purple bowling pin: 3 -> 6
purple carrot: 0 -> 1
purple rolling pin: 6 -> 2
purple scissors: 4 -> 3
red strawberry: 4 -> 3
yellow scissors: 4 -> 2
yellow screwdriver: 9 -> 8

════════════════

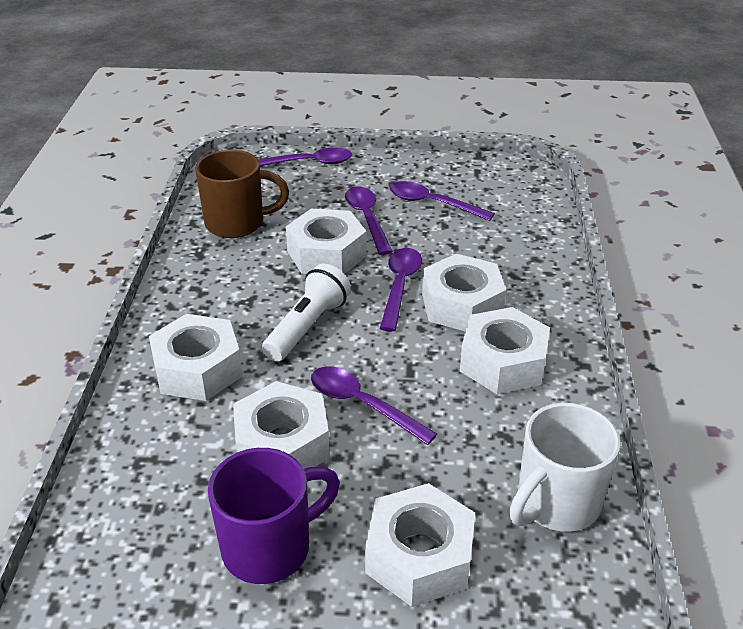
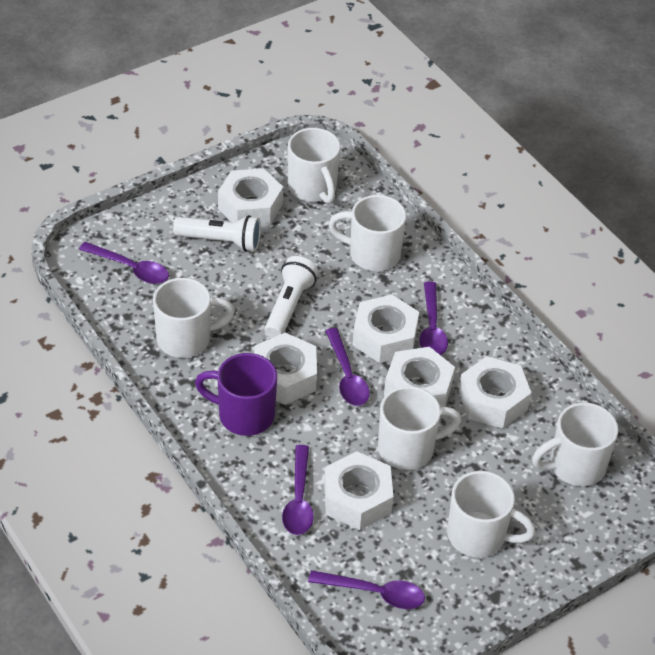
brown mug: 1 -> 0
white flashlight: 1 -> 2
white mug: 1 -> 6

════════════════

### What to do
Every line above from the line with "red strawberry: 4 -> 3" to the line with "yellow screwdriver: 9 -> 8", inclusive, must be returned exactly; no other line belongs in the reply.

### Task result
red strawberry: 4 -> 3
yellow scissors: 4 -> 2
yellow screwdriver: 9 -> 8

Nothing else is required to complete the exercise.